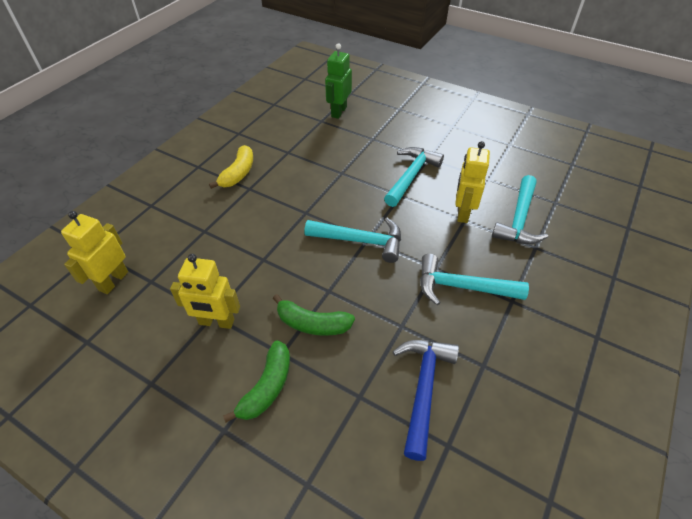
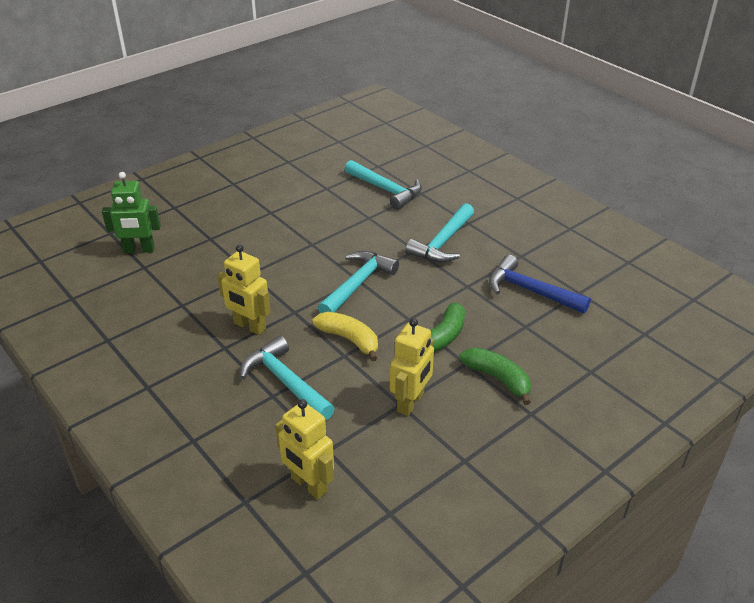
camera: 70 degrees left, 10 degrees down
(238, 173) = (190, 352): yellow banana -> yellow banana (349, 339)
(338, 112) = (139, 250): green robot -> green robot turned 45 degrees counterclockwise
(411, 176) = (289, 230): turquoise hammer -> turquoise hammer (285, 381)
(462, 213) = (359, 216): yellow robot -> yellow robot (249, 326)

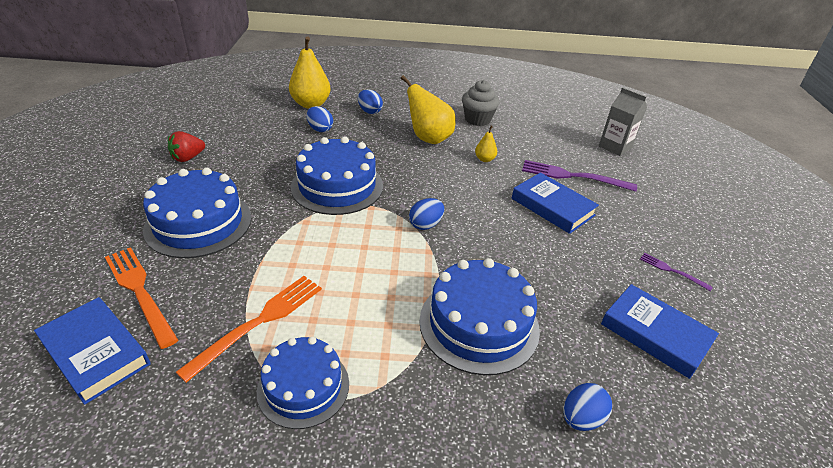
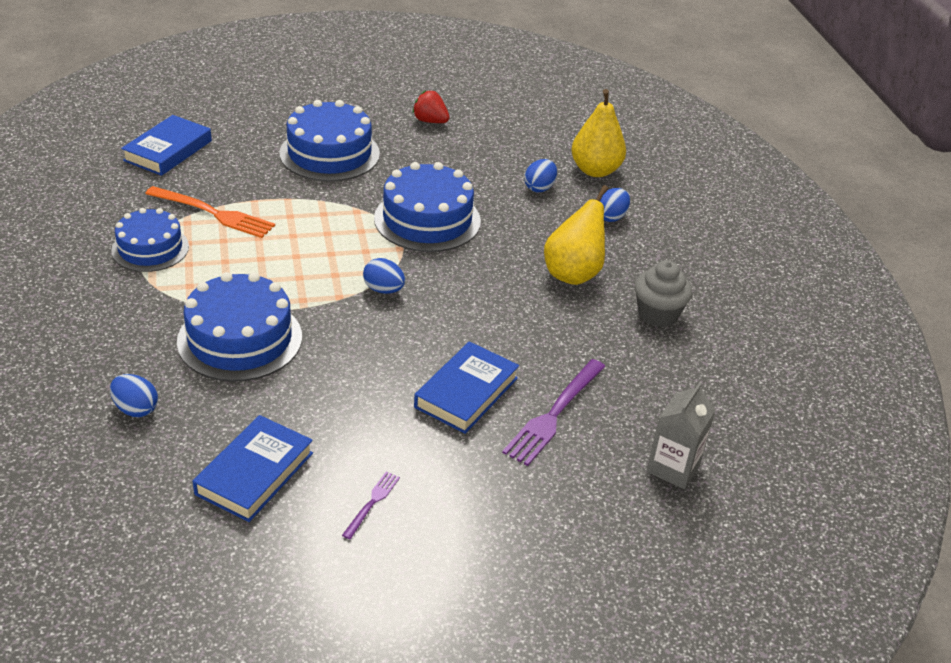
camera: 75 degrees right, 0 degrees up
(139, 291) = (234, 150): orange fork -> none
(484, 159) = (550, 327): yellow pear -> none
(573, 176) = (554, 414): purple fork -> purple fork turned 150 degrees counterclockwise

☆ ☆ ☆ ☆

_TASK GOAL_
Each line that includes the word "robot" counts once; report how many such lines the entries have, and nothing else.

_EXERCISE RESPONSE_
2